▸ **Work order**: The records below must be returned in full and unaltered.

▸ **Before-and-after object lists**:
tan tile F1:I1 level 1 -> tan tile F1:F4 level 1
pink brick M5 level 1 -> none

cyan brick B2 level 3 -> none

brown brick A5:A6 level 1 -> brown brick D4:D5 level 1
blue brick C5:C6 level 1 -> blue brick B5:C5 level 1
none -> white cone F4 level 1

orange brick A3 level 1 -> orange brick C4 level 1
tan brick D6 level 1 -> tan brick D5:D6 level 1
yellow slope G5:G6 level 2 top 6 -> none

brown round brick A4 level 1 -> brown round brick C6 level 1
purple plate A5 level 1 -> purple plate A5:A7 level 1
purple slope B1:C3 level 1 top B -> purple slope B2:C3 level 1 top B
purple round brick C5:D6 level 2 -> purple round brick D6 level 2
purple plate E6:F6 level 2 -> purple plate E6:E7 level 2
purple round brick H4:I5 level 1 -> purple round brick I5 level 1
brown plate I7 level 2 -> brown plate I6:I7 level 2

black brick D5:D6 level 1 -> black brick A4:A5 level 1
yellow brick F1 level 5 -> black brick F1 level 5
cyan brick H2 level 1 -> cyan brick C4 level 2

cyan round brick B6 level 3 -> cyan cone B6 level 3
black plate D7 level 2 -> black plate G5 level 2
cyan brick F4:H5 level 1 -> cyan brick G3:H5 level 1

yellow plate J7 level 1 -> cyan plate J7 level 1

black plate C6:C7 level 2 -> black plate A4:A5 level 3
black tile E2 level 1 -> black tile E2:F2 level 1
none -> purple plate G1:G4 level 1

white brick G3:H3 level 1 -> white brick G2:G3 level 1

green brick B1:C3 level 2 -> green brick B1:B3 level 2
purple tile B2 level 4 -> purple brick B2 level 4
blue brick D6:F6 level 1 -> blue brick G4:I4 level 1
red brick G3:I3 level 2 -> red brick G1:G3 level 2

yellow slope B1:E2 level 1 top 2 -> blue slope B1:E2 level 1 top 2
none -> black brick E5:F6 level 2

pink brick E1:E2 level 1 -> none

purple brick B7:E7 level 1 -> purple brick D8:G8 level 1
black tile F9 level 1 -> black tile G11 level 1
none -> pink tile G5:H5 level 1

▸ **Answer section**:
tan tile F1:I1 level 1 -> tan tile F1:F4 level 1
pink brick M5 level 1 -> none

cyan brick B2 level 3 -> none

brown brick A5:A6 level 1 -> brown brick D4:D5 level 1
blue brick C5:C6 level 1 -> blue brick B5:C5 level 1
none -> white cone F4 level 1

orange brick A3 level 1 -> orange brick C4 level 1
tan brick D6 level 1 -> tan brick D5:D6 level 1
yellow slope G5:G6 level 2 top 6 -> none

brown round brick A4 level 1 -> brown round brick C6 level 1
purple plate A5 level 1 -> purple plate A5:A7 level 1
purple slope B1:C3 level 1 top B -> purple slope B2:C3 level 1 top B
purple round brick C5:D6 level 2 -> purple round brick D6 level 2
purple plate E6:F6 level 2 -> purple plate E6:E7 level 2
purple round brick H4:I5 level 1 -> purple round brick I5 level 1
brown plate I7 level 2 -> brown plate I6:I7 level 2

black brick D5:D6 level 1 -> black brick A4:A5 level 1
yellow brick F1 level 5 -> black brick F1 level 5
cyan brick H2 level 1 -> cyan brick C4 level 2

cyan round brick B6 level 3 -> cyan cone B6 level 3
black plate D7 level 2 -> black plate G5 level 2
cyan brick F4:H5 level 1 -> cyan brick G3:H5 level 1

yellow plate J7 level 1 -> cyan plate J7 level 1

black plate C6:C7 level 2 -> black plate A4:A5 level 3
black tile E2 level 1 -> black tile E2:F2 level 1
none -> purple plate G1:G4 level 1

white brick G3:H3 level 1 -> white brick G2:G3 level 1

green brick B1:C3 level 2 -> green brick B1:B3 level 2
purple tile B2 level 4 -> purple brick B2 level 4
blue brick D6:F6 level 1 -> blue brick G4:I4 level 1
red brick G3:I3 level 2 -> red brick G1:G3 level 2

yellow slope B1:E2 level 1 top 2 -> blue slope B1:E2 level 1 top 2
none -> black brick E5:F6 level 2

pink brick E1:E2 level 1 -> none

purple brick B7:E7 level 1 -> purple brick D8:G8 level 1
black tile F9 level 1 -> black tile G11 level 1
none -> pink tile G5:H5 level 1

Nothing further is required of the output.